MATERIAL FOR THIS TASK ▸
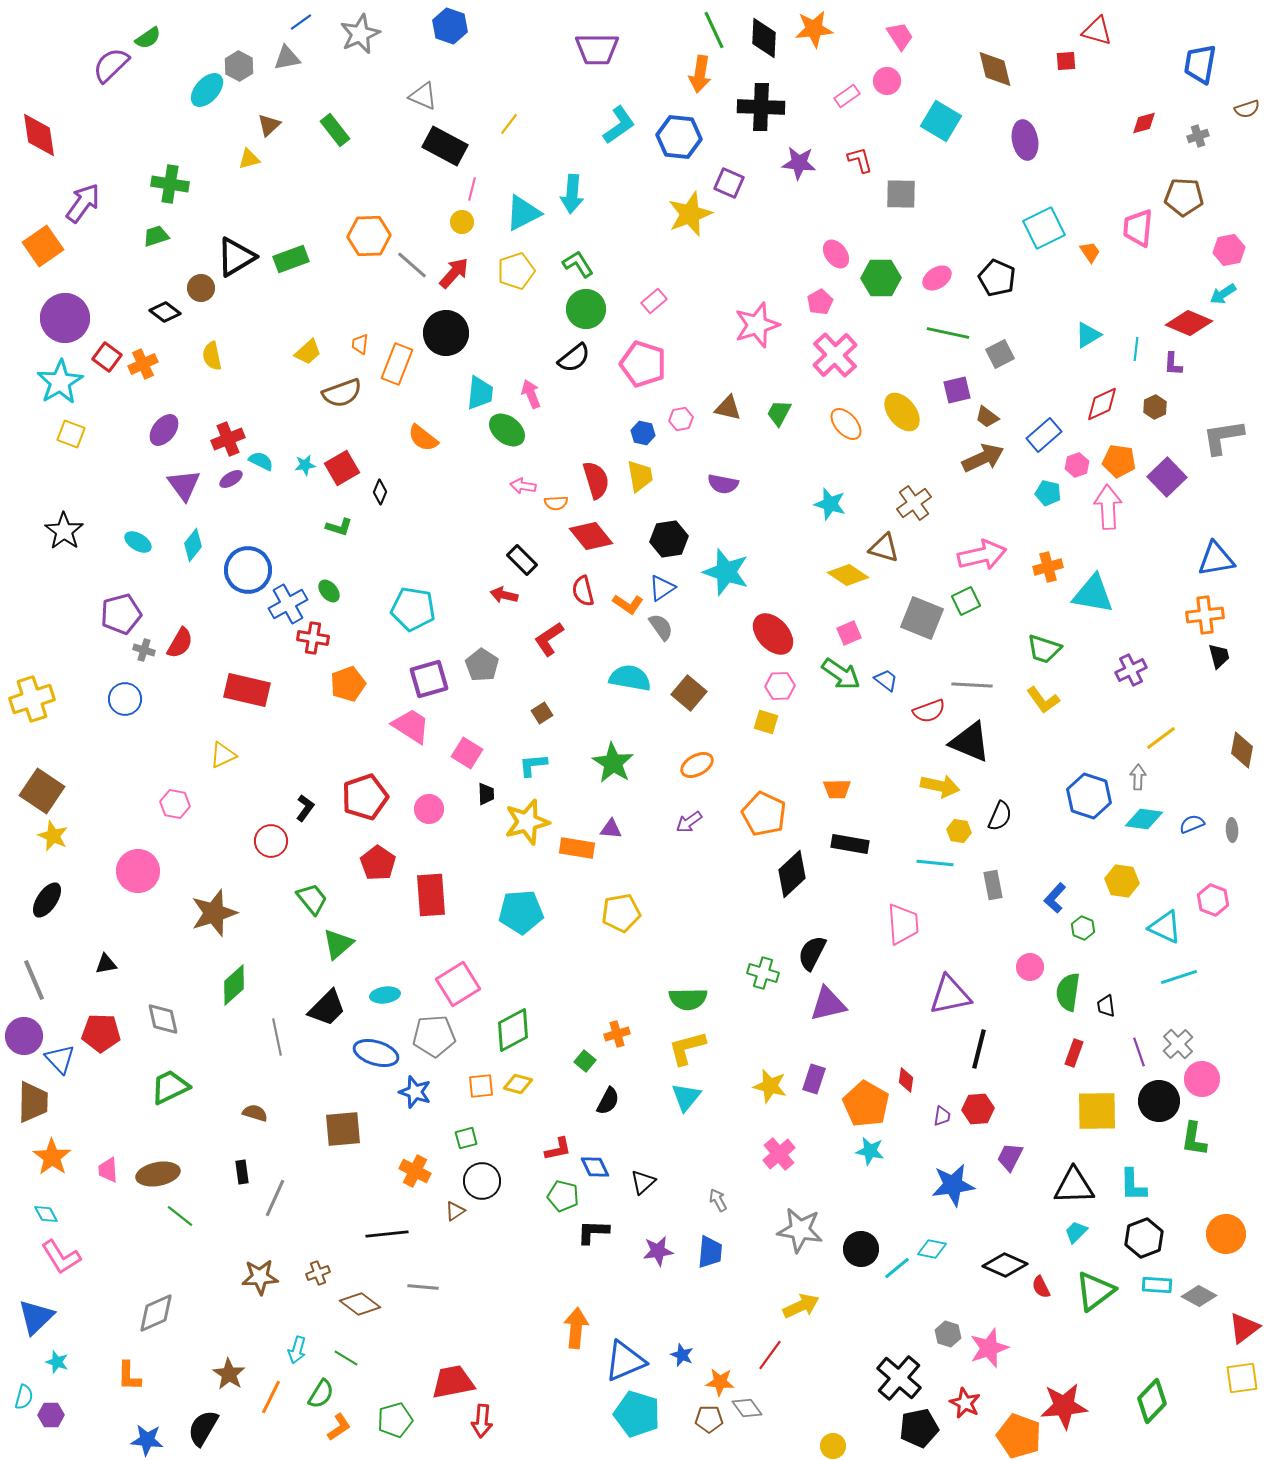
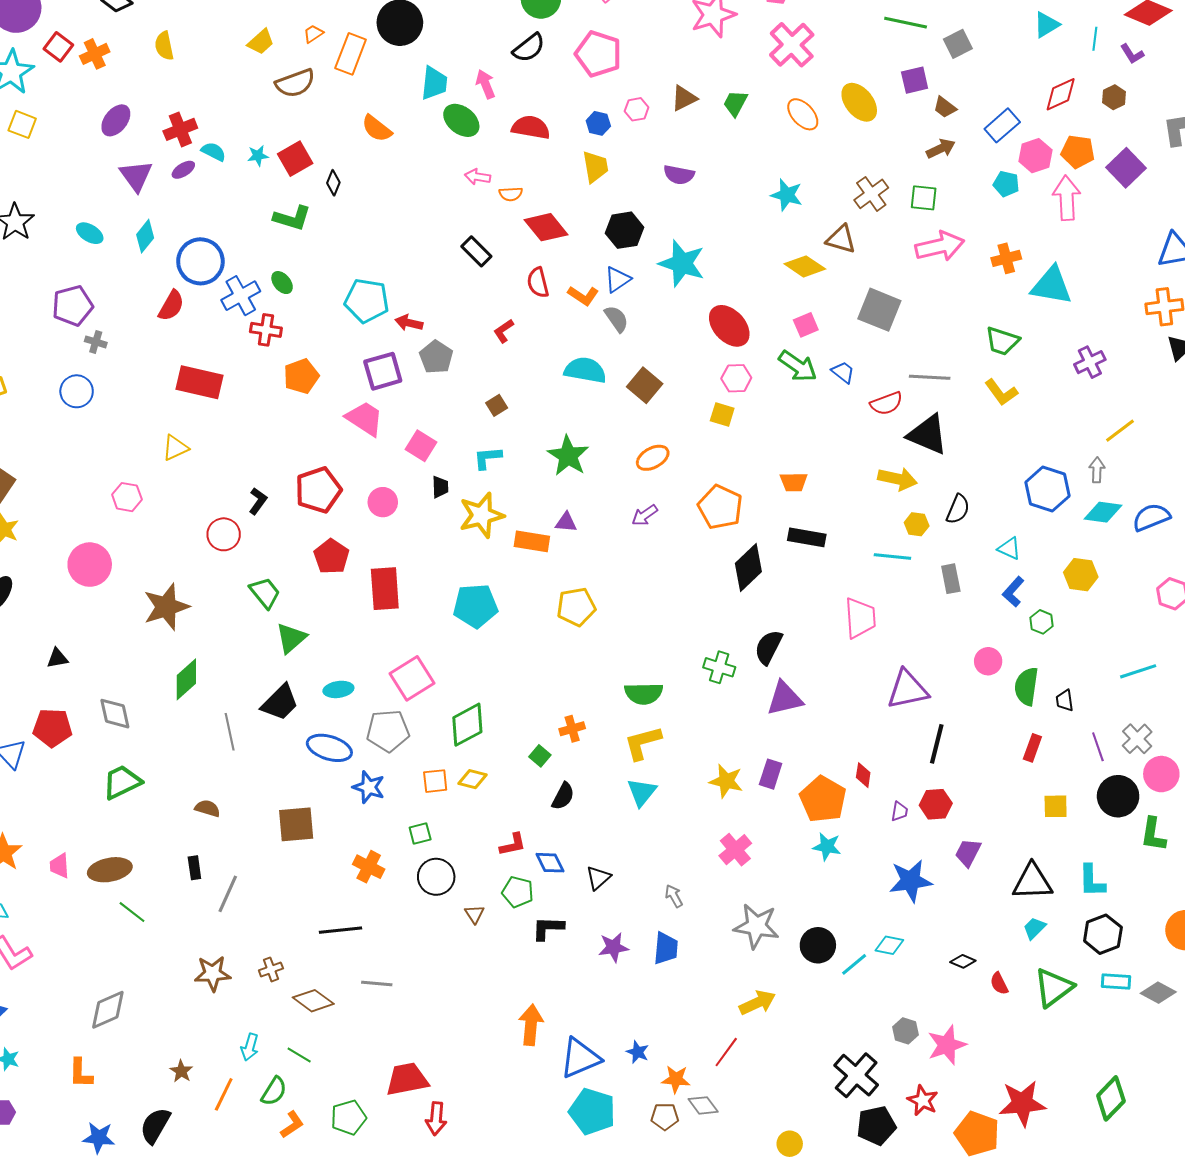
orange trapezoid: (360, 344) -> (313, 34), turned 50
purple L-shape: (1173, 364) -> (1132, 54), turned -35
brown triangle: (728, 408) -> (684, 98), turned -40
brown arrow: (983, 458) -> (941, 149), size x0.7
pink hexagon: (1077, 465) -> (1035, 156), size x1.4
red semicircle: (596, 480) -> (531, 127), moved, turned -63
green L-shape: (339, 527) -> (292, 218), size x1.4
red arrow: (504, 595) -> (409, 323), moved
green square: (966, 601) -> (924, 198), moved, turned 32
red L-shape: (549, 639) -> (504, 331), size x0.7
red semicircle: (180, 643) -> (171, 306), moved
blue semicircle: (1192, 824) -> (1151, 517), size x1.5
cyan triangle: (1165, 927) -> (1009, 548), moved, size x0.7
yellow square: (1097, 1111) -> (1056, 806), size x0.6
brown triangle: (455, 1211) -> (474, 914), moved, turned -30
black diamond: (1005, 1265) -> (963, 961), size x0.6
brown star: (229, 1374) -> (181, 1071), size x0.7

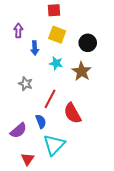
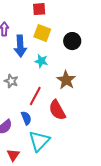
blue arrow: (35, 48) -> (20, 46), size x1.5
brown star: (82, 71) -> (66, 80), moved

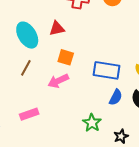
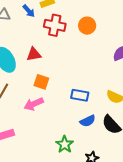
blue rectangle: (107, 70) -> (80, 95), size x0.7
blue semicircle: (116, 97) -> (88, 121), turned 35

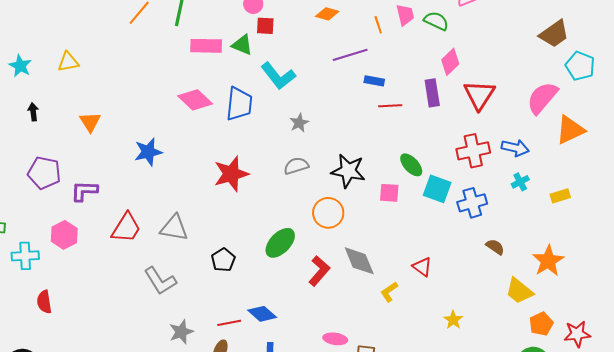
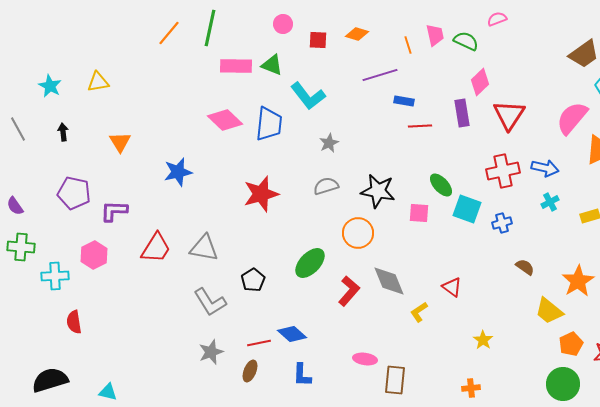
red square: (265, 26) -> (318, 40), moved
blue cross: (472, 203) -> (502, 223), size x0.7
gray L-shape: (160, 281) -> (210, 302), moved

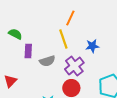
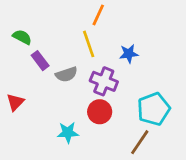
purple rectangle: (28, 51) -> (40, 61), turned -40
purple cross: (74, 66) -> (104, 81), turned -30

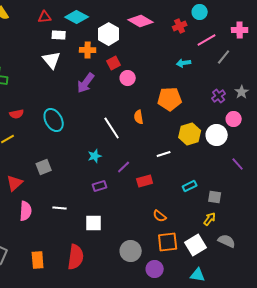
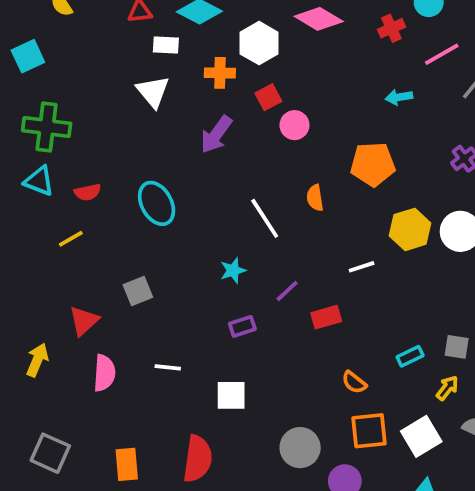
cyan rectangle: (190, 186) -> (410, 356), moved

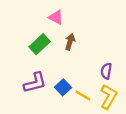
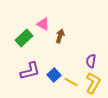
pink triangle: (56, 17) -> (43, 24), moved
green rectangle: (40, 44) -> (24, 38), moved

WHAT IS BEING ASKED ▸ The lines above should be transcribed exactly, with every image removed.

RESPONSE ▸
orange trapezoid: (360, 344) -> (313, 34), turned 50
purple L-shape: (1173, 364) -> (1132, 54), turned -35
brown triangle: (728, 408) -> (684, 98), turned -40
brown arrow: (983, 458) -> (941, 149), size x0.7
pink hexagon: (1077, 465) -> (1035, 156), size x1.4
red semicircle: (596, 480) -> (531, 127), moved, turned -63
green L-shape: (339, 527) -> (292, 218), size x1.4
red arrow: (504, 595) -> (409, 323), moved
green square: (966, 601) -> (924, 198), moved, turned 32
red L-shape: (549, 639) -> (504, 331), size x0.7
red semicircle: (180, 643) -> (171, 306), moved
blue semicircle: (1192, 824) -> (1151, 517), size x1.5
cyan triangle: (1165, 927) -> (1009, 548), moved, size x0.7
yellow square: (1097, 1111) -> (1056, 806), size x0.6
brown triangle: (455, 1211) -> (474, 914), moved, turned -30
black diamond: (1005, 1265) -> (963, 961), size x0.6
brown star: (229, 1374) -> (181, 1071), size x0.7

blue arrow: (35, 48) -> (20, 46), size x1.5
brown star: (82, 71) -> (66, 80), moved

blue rectangle: (107, 70) -> (80, 95), size x0.7
blue semicircle: (116, 97) -> (88, 121), turned 35

red square: (265, 26) -> (318, 40), moved
blue cross: (472, 203) -> (502, 223), size x0.7
gray L-shape: (160, 281) -> (210, 302), moved

purple rectangle: (28, 51) -> (40, 61), turned -40
purple cross: (74, 66) -> (104, 81), turned -30

cyan rectangle: (190, 186) -> (410, 356), moved

pink triangle: (56, 17) -> (43, 24), moved
green rectangle: (40, 44) -> (24, 38), moved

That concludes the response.